## ASSIGNMENT
Write out, word for word and with no pictures, each line below from the one containing "C3: none -> 15nF (VI, VO)" through the one containing "V2: AC 230V (AGND, VI) -> AC 120V (AGND, VI)", both included, and no other line.

Saved entries:
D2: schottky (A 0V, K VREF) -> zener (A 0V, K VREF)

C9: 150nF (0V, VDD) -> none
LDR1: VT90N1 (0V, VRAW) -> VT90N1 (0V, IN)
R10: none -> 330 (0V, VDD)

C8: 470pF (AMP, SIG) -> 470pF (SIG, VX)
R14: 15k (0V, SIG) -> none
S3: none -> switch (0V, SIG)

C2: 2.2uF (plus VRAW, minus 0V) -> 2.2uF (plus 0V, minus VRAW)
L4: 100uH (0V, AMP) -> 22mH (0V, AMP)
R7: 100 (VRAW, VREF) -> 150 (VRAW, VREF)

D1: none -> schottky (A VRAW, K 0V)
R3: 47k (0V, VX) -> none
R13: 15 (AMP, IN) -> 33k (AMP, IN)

--

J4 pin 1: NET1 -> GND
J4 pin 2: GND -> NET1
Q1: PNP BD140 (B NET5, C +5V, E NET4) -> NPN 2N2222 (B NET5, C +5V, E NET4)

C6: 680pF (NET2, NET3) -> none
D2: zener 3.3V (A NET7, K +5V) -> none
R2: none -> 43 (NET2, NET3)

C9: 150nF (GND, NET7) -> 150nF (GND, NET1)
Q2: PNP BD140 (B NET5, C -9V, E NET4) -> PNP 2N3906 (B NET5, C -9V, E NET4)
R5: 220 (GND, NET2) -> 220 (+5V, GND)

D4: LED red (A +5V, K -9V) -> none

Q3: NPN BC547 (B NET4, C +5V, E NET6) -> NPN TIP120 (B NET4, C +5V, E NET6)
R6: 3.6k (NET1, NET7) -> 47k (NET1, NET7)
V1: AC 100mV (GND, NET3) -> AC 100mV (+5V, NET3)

* * *

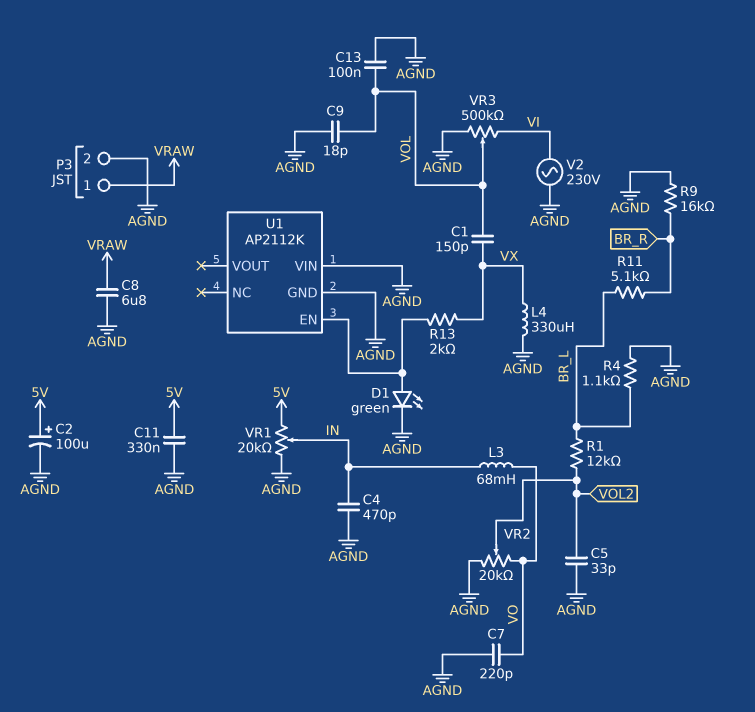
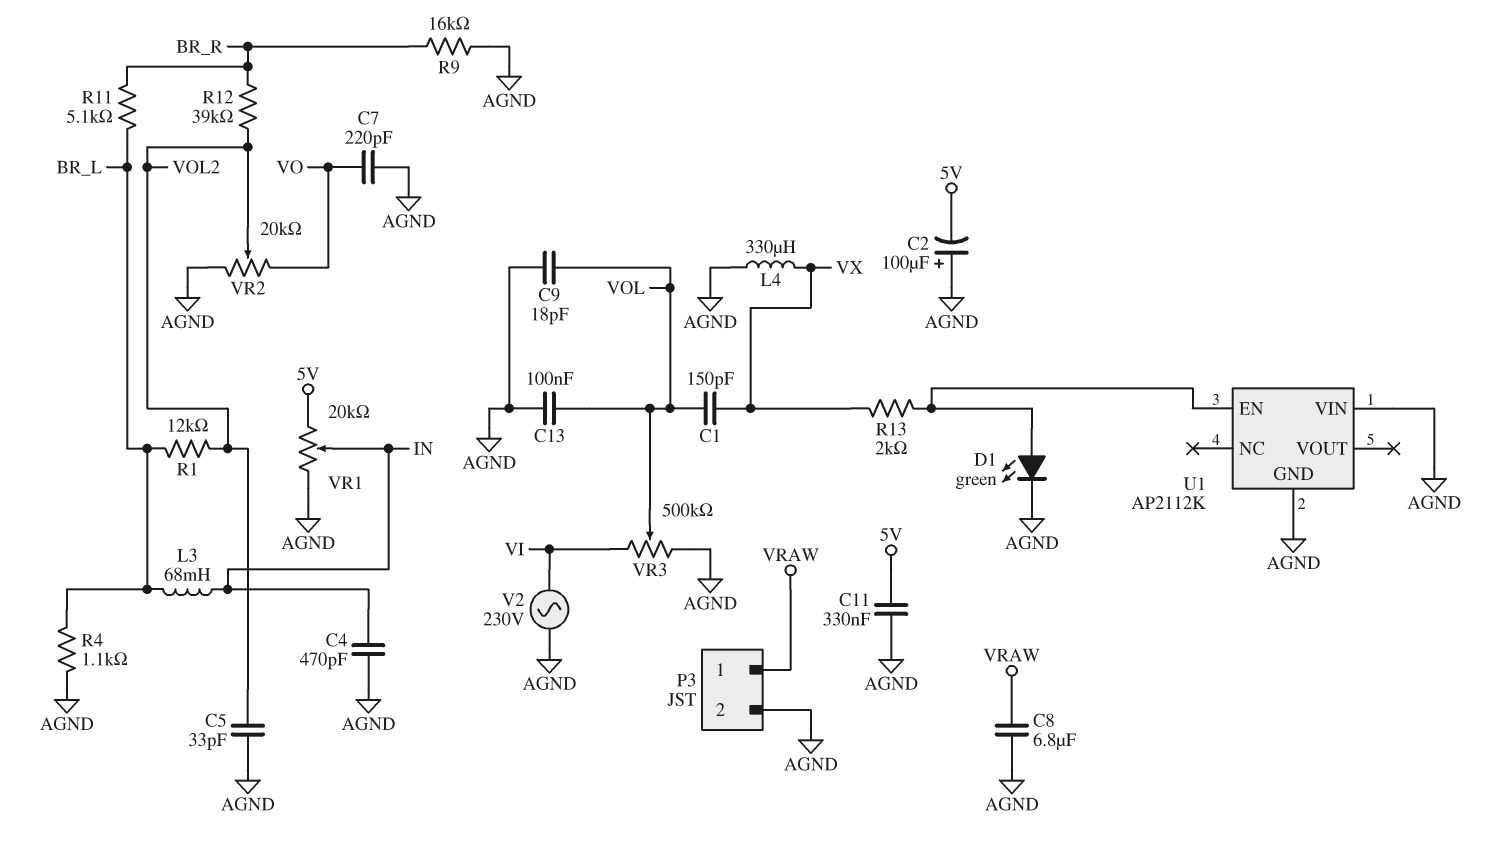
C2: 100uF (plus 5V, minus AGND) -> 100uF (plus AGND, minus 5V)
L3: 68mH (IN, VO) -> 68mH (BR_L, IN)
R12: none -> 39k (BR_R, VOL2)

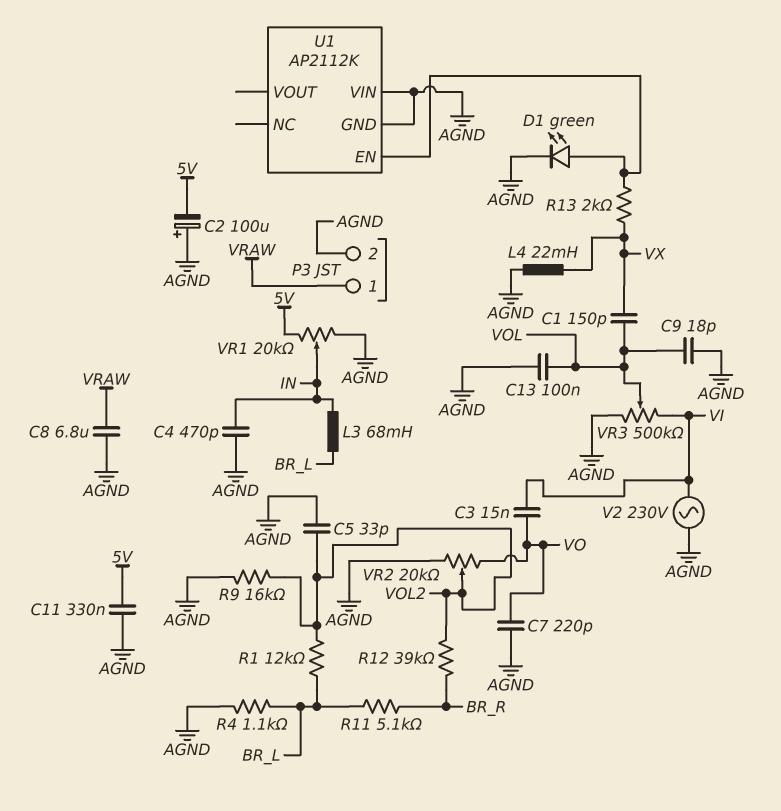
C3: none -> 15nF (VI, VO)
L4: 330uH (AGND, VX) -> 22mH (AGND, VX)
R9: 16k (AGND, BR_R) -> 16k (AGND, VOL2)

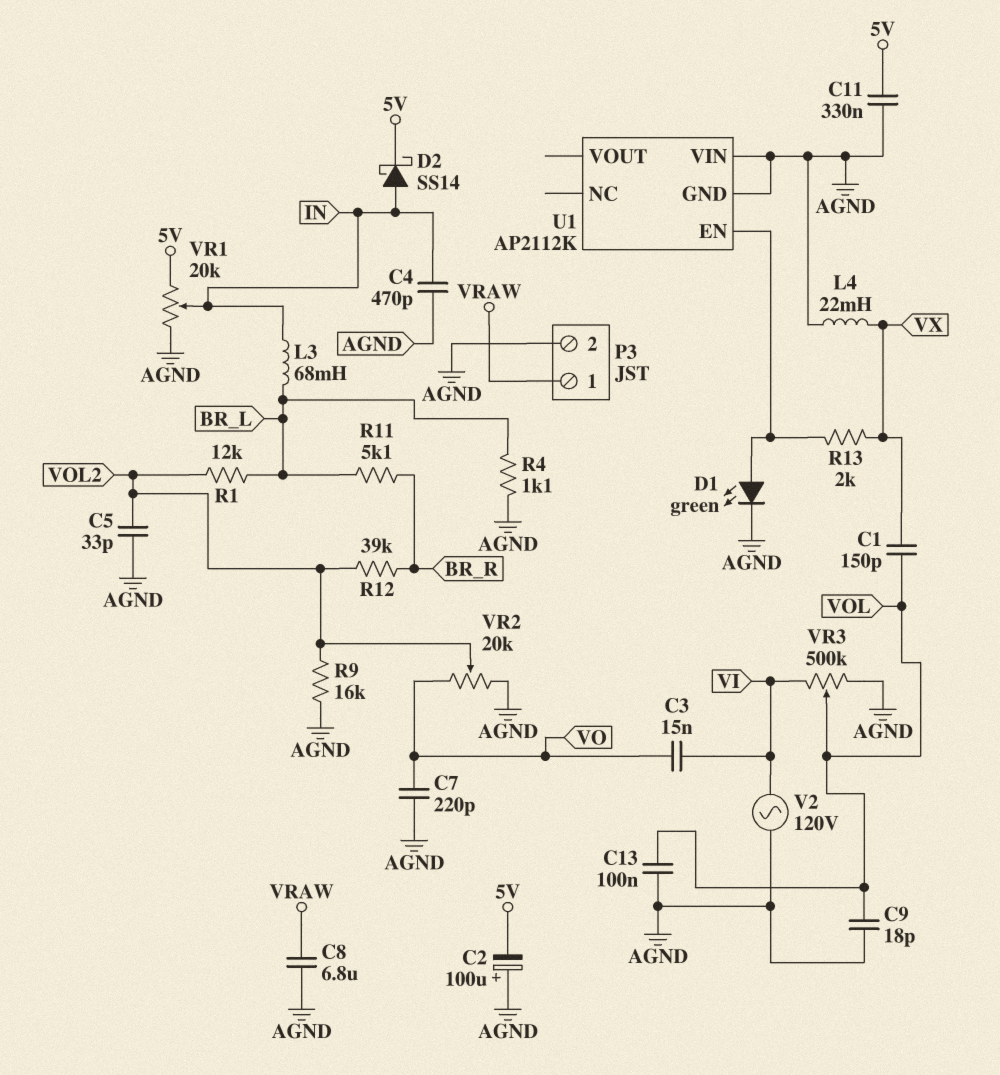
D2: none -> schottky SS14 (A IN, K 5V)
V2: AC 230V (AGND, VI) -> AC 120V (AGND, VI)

## YOUR RESPONSE
C3: none -> 15nF (VI, VO)
L4: 330uH (AGND, VX) -> 22mH (AGND, VX)
R9: 16k (AGND, BR_R) -> 16k (AGND, VOL2)

D2: none -> schottky SS14 (A IN, K 5V)
V2: AC 230V (AGND, VI) -> AC 120V (AGND, VI)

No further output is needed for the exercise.